Your objective: Across the whole listing, find how many lines contain "PURE", then write that number and nothing else.

Data to use:
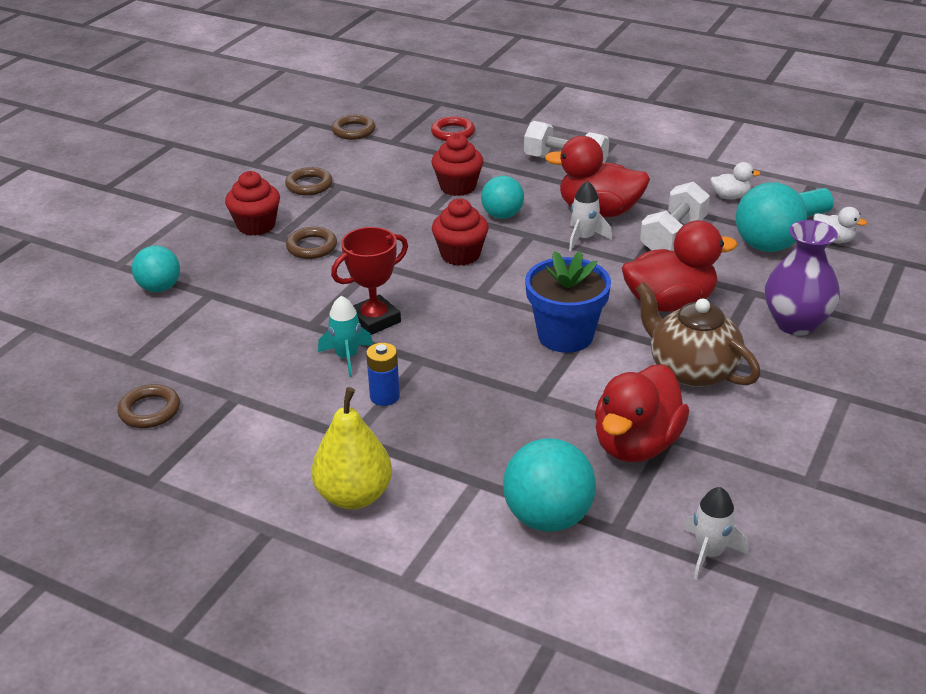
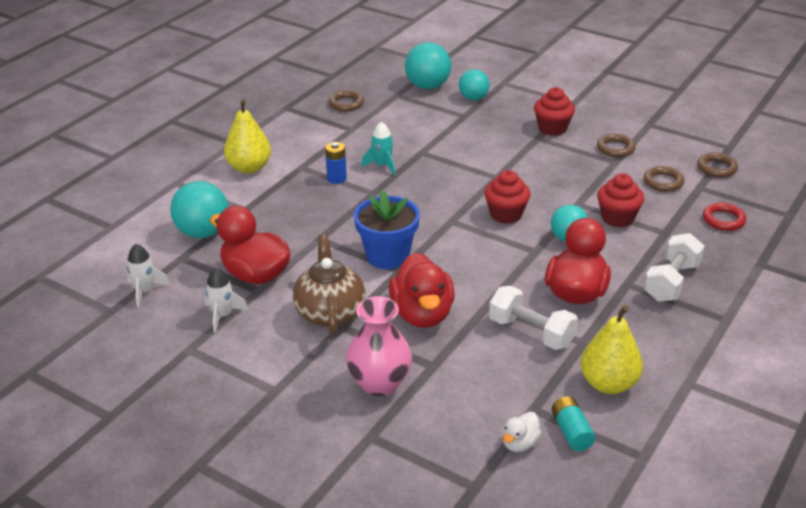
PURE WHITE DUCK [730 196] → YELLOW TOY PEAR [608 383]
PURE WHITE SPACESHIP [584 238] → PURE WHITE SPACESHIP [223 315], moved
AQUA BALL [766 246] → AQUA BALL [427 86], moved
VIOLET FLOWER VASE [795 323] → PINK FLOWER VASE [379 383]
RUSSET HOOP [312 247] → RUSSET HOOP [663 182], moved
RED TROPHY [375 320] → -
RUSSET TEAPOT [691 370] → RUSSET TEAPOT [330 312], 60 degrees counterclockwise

Reply to the task: 2